Data listing:
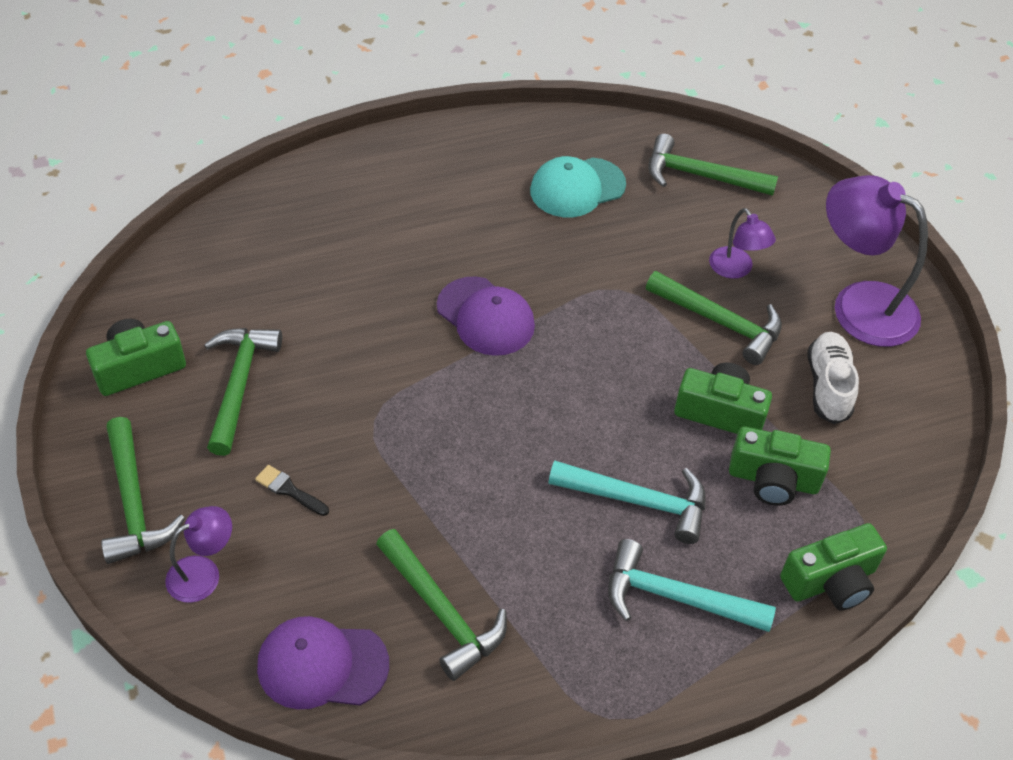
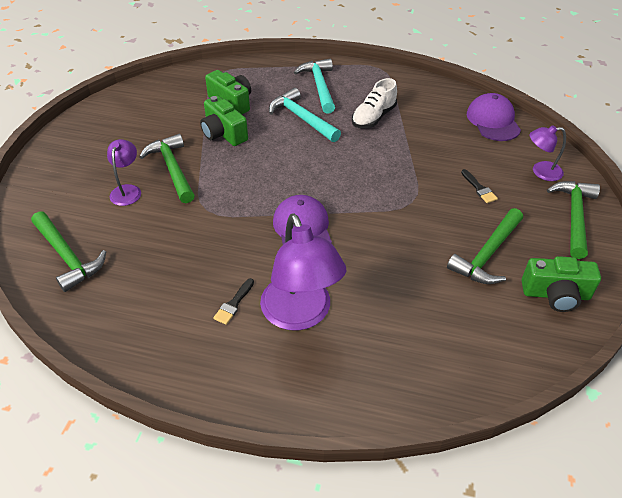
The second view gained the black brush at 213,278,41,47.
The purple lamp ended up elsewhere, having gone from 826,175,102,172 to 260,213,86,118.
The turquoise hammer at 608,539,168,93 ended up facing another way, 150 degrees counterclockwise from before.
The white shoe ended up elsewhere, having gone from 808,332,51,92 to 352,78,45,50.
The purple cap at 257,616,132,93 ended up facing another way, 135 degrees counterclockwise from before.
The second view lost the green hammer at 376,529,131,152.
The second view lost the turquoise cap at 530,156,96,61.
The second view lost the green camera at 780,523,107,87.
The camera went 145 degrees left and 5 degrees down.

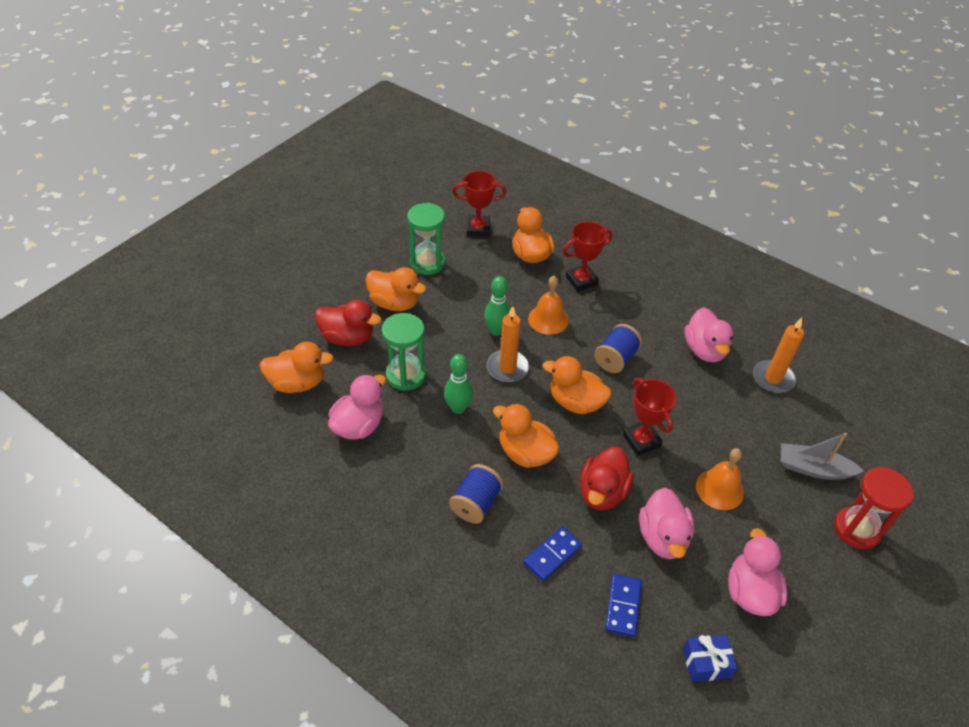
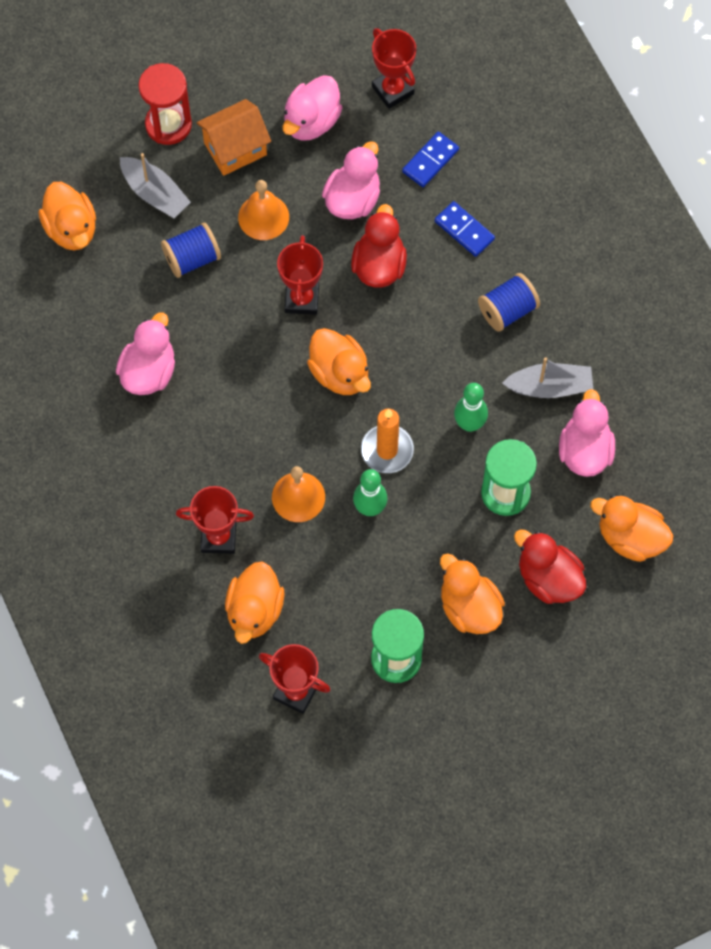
The orange duck ended up elsewhere, having gone from 493,403,67,65 to 38,182,58,68.
The blue spool ended up elsewhere, having gone from 594,324,48,49 to 161,223,60,55.
The second view gained the orange house at 196,99,75,77.
The red duck at 580,447,54,64 ended up facing another way, 45 degrees counterclockwise from before.
Where the blue gift stood at 683,635,54,47, the red trophy came to stand at 372,28,44,81.
The blue domino at 523,526,59,55 ended up facing another way, 60 degrees clockwise from before.
The second view gained the grey boat at 502,357,91,41.
The pink duck at 328,374,58,66 ended up facing another way, 120 degrees clockwise from before.
The second view lost the orange candle at 753,318,51,75.
The camera went 150 degrees left and 20 degrees up.

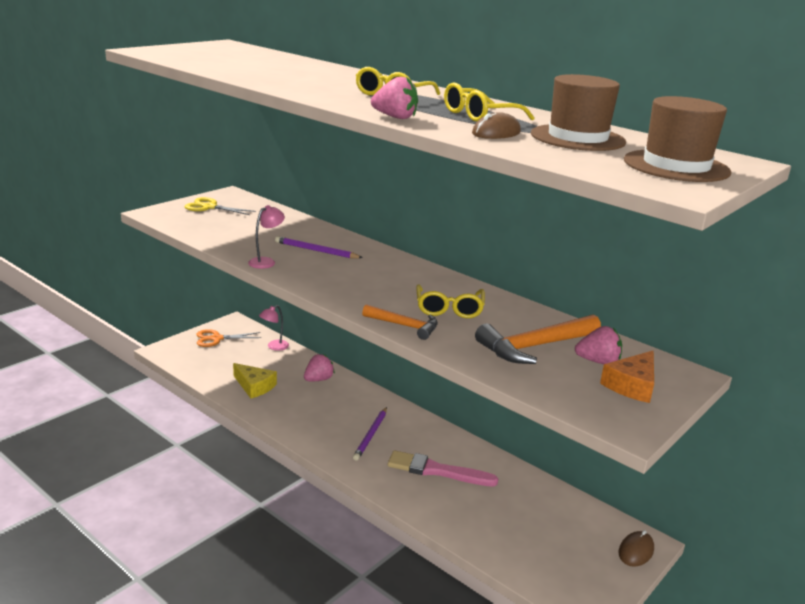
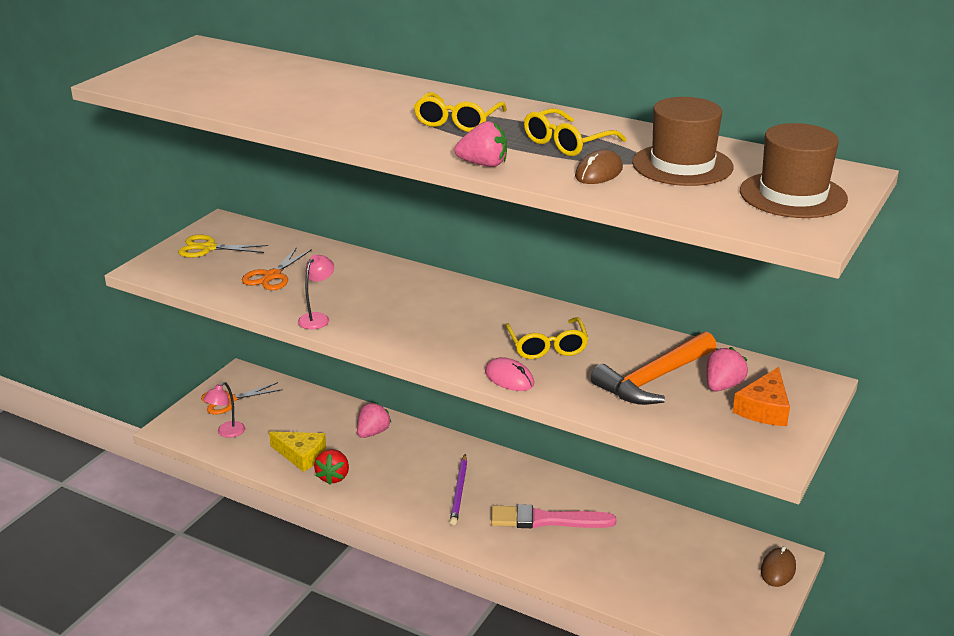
The pink lamp ended up elsewhere, having gone from 259,305,30,46 to 203,382,42,56.
The second view gained the orange scissors at 242,247,70,43.
The second view gained the red strawberry at 314,449,35,36.
Where the orange hammer stood at 362,304,76,36, the pink mouse came to stand at 485,357,49,34.
The pink strawberry at 575,326,47,38 ended up facing another way, 45 degrees counterclockwise from before.
The second view lost the purple pencil at 275,236,88,22.
The camera went 10 degrees left and 5 degrees up.

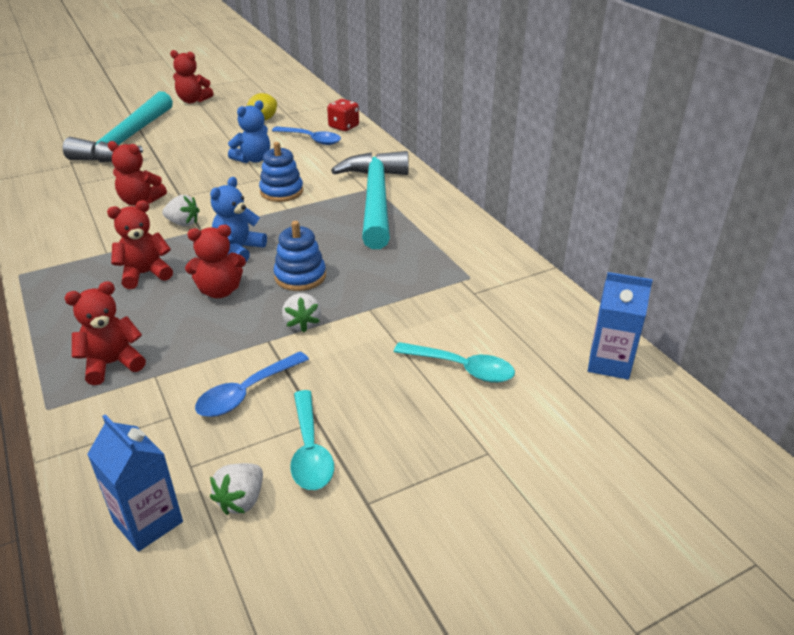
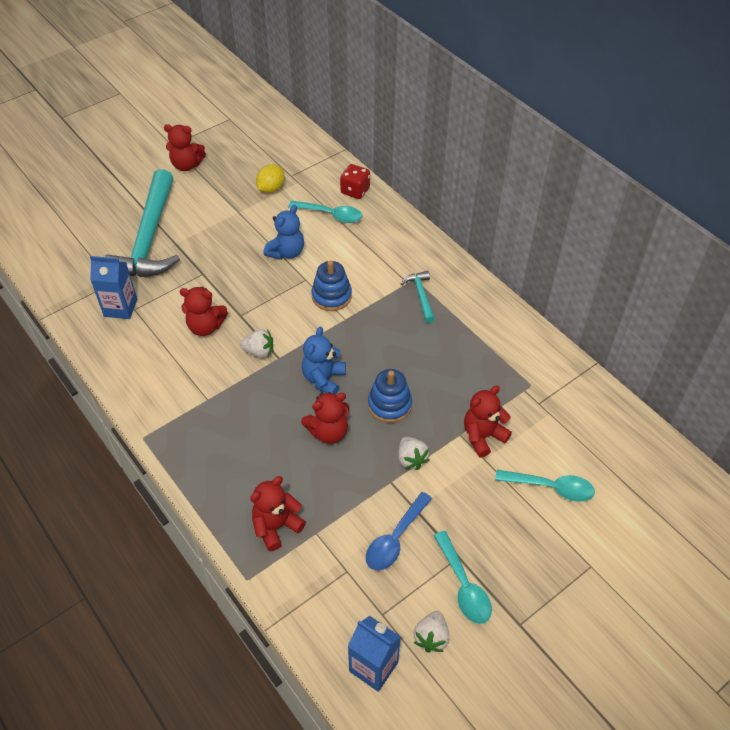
The blue carton ended up elsewhere, having gone from 588,272,65,108 to 90,256,47,63.
What was the blue spoon at 272,126,69,19 turned into the turquoise spoon at 288,200,75,23.
The size of the turquoise hammer at 331,151,78,98 changed by a factor of 0.42.
The red teddy bear ended up elsewhere, having gone from 107,200,66,89 to 464,386,48,72.
The camera went 10 degrees left and 15 degrees up.

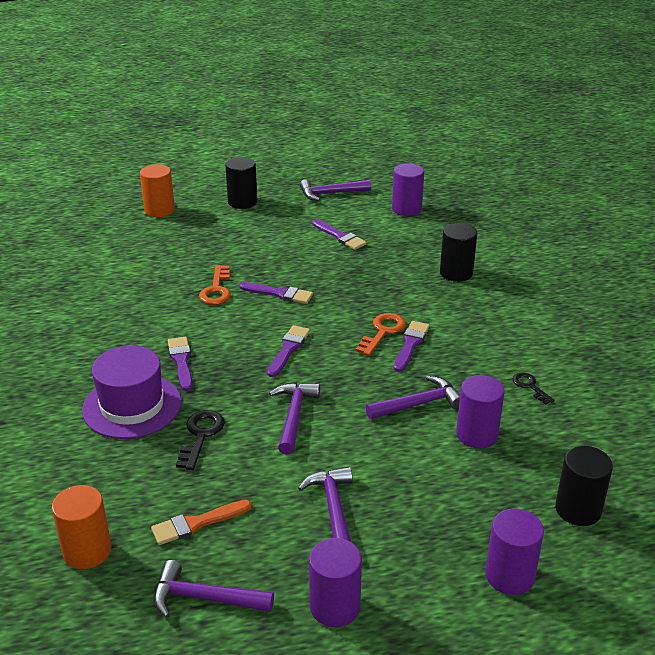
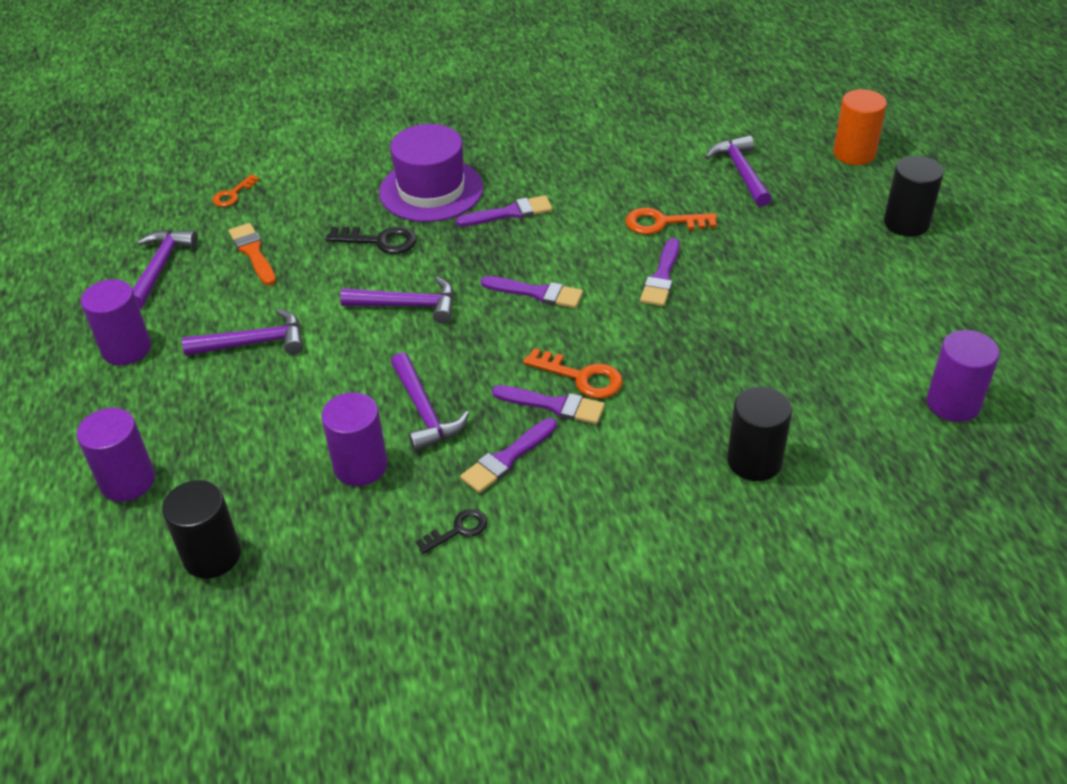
Where the orange cylinder stood at 52,485,59,84, the orange key came to stand at 212,174,48,33.
The purple brush ended up elsewhere, having gone from 312,219,55,31 to 460,418,97,75.
The purple hammer ended up elsewhere, having gone from 300,179,71,22 to 705,135,67,72.
The camera went 90 degrees right and 10 degrees up.

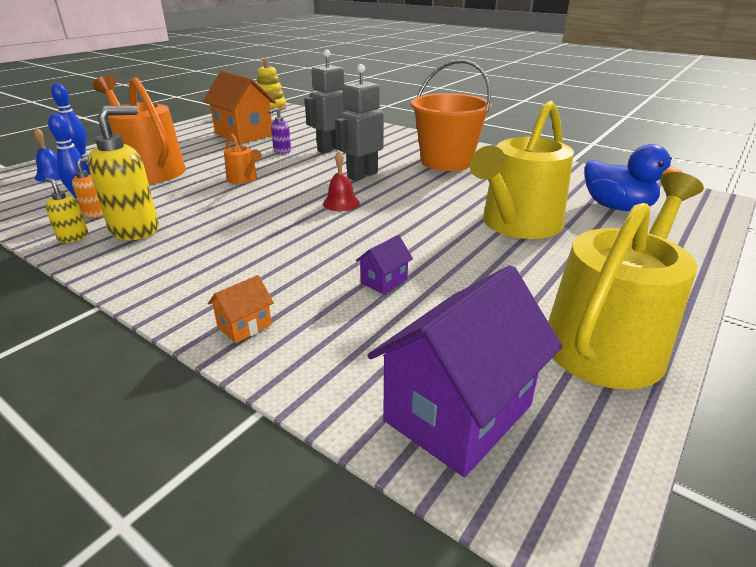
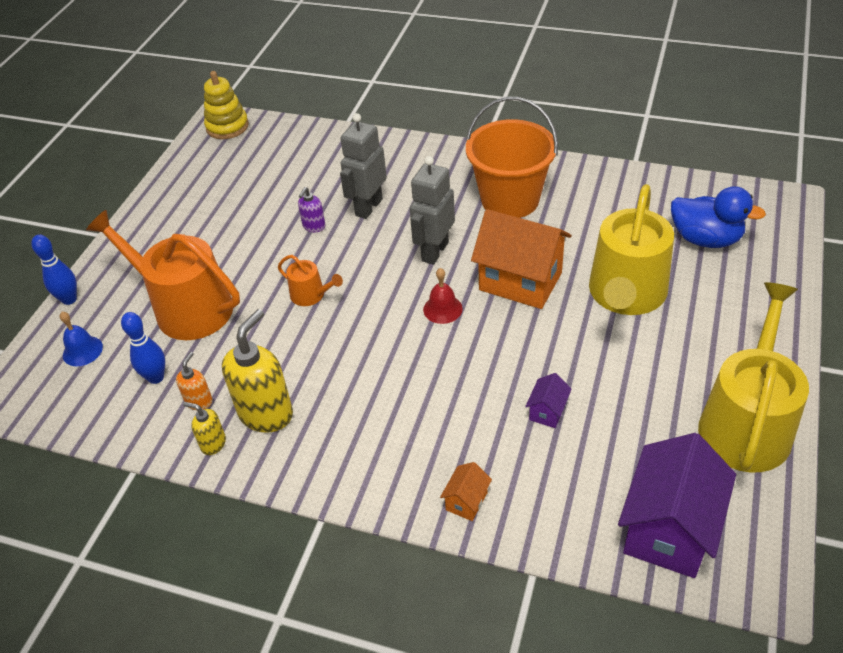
The orange house ended up elsewhere, having gone from 203,71,73,73 to 471,209,100,100.
The camera went 15 degrees left and 15 degrees up.

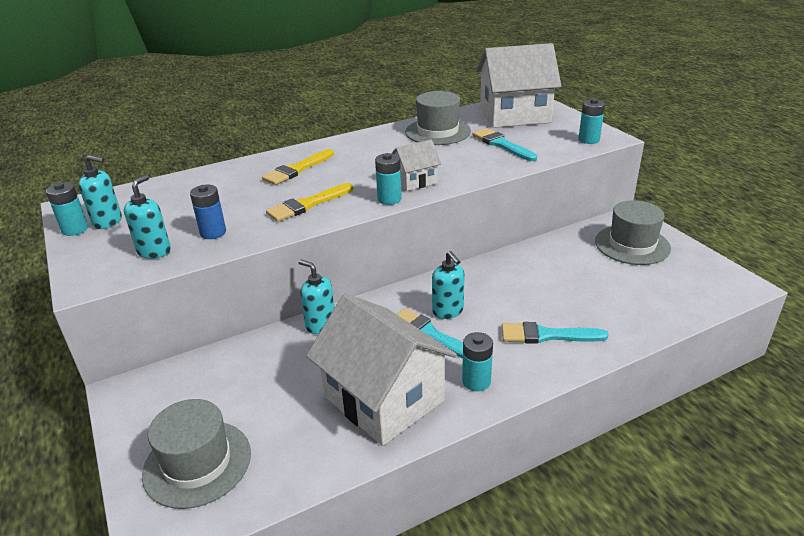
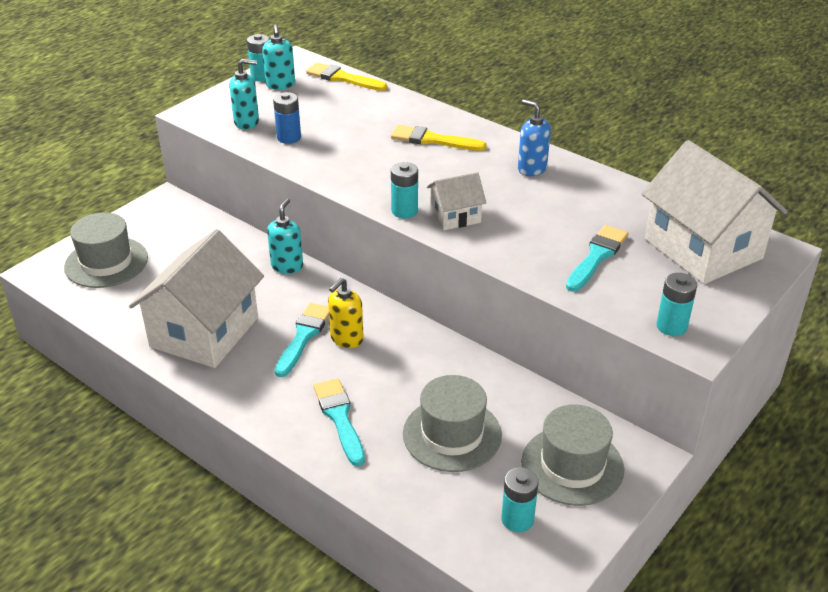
The yellow brush ended up elsewhere, having gone from 266,183,87,39 to 306,63,81,28.
What was the turquoise soap dispenser at 432,251,33,68 turned into the yellow soap dispenser at 328,278,36,70.
The grey hat ended up elsewhere, having gone from 405,91,66,54 to 403,375,99,97.
The white house at 391,140,50,51 ended up facing another way, 60 degrees counterclockwise from before.
The turquoise battery ended up elsewhere, having gone from 462,332,31,59 to 501,467,37,65.
The second view gained the blue soap dispenser at 518,100,33,76.
The camera went 65 degrees right and 5 degrees up.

Task: Copy every line of the listing above exactly. Leave each picture out.

Output below:
The second view gained the black brush at 213,278,41,47.
The purple lamp ended up elsewhere, having gone from 826,175,102,172 to 260,213,86,118.
The turquoise hammer at 608,539,168,93 ended up facing another way, 150 degrees counterclockwise from before.
The white shoe ended up elsewhere, having gone from 808,332,51,92 to 352,78,45,50.
The purple cap at 257,616,132,93 ended up facing another way, 135 degrees counterclockwise from before.
The second view lost the green hammer at 376,529,131,152.
The second view lost the turquoise cap at 530,156,96,61.
The second view lost the green camera at 780,523,107,87.
The camera went 145 degrees left and 5 degrees down.

The orange duck ended up elsewhere, having gone from 493,403,67,65 to 38,182,58,68.
The blue spool ended up elsewhere, having gone from 594,324,48,49 to 161,223,60,55.
The second view gained the orange house at 196,99,75,77.
The red duck at 580,447,54,64 ended up facing another way, 45 degrees counterclockwise from before.
Where the blue gift stood at 683,635,54,47, the red trophy came to stand at 372,28,44,81.
The blue domino at 523,526,59,55 ended up facing another way, 60 degrees clockwise from before.
The second view gained the grey boat at 502,357,91,41.
The pink duck at 328,374,58,66 ended up facing another way, 120 degrees clockwise from before.
The second view lost the orange candle at 753,318,51,75.
The camera went 150 degrees left and 20 degrees up.

The pink lamp ended up elsewhere, having gone from 259,305,30,46 to 203,382,42,56.
The second view gained the orange scissors at 242,247,70,43.
The second view gained the red strawberry at 314,449,35,36.
Where the orange hammer stood at 362,304,76,36, the pink mouse came to stand at 485,357,49,34.
The pink strawberry at 575,326,47,38 ended up facing another way, 45 degrees counterclockwise from before.
The second view lost the purple pencil at 275,236,88,22.
The camera went 10 degrees left and 5 degrees up.

The blue carton ended up elsewhere, having gone from 588,272,65,108 to 90,256,47,63.
What was the blue spoon at 272,126,69,19 turned into the turquoise spoon at 288,200,75,23.
The size of the turquoise hammer at 331,151,78,98 changed by a factor of 0.42.
The red teddy bear ended up elsewhere, having gone from 107,200,66,89 to 464,386,48,72.
The camera went 10 degrees left and 15 degrees up.

Where the orange cylinder stood at 52,485,59,84, the orange key came to stand at 212,174,48,33.
The purple brush ended up elsewhere, having gone from 312,219,55,31 to 460,418,97,75.
The purple hammer ended up elsewhere, having gone from 300,179,71,22 to 705,135,67,72.
The camera went 90 degrees right and 10 degrees up.

The orange house ended up elsewhere, having gone from 203,71,73,73 to 471,209,100,100.
The camera went 15 degrees left and 15 degrees up.

The yellow brush ended up elsewhere, having gone from 266,183,87,39 to 306,63,81,28.
What was the turquoise soap dispenser at 432,251,33,68 turned into the yellow soap dispenser at 328,278,36,70.
The grey hat ended up elsewhere, having gone from 405,91,66,54 to 403,375,99,97.
The white house at 391,140,50,51 ended up facing another way, 60 degrees counterclockwise from before.
The turquoise battery ended up elsewhere, having gone from 462,332,31,59 to 501,467,37,65.
The second view gained the blue soap dispenser at 518,100,33,76.
The camera went 65 degrees right and 5 degrees up.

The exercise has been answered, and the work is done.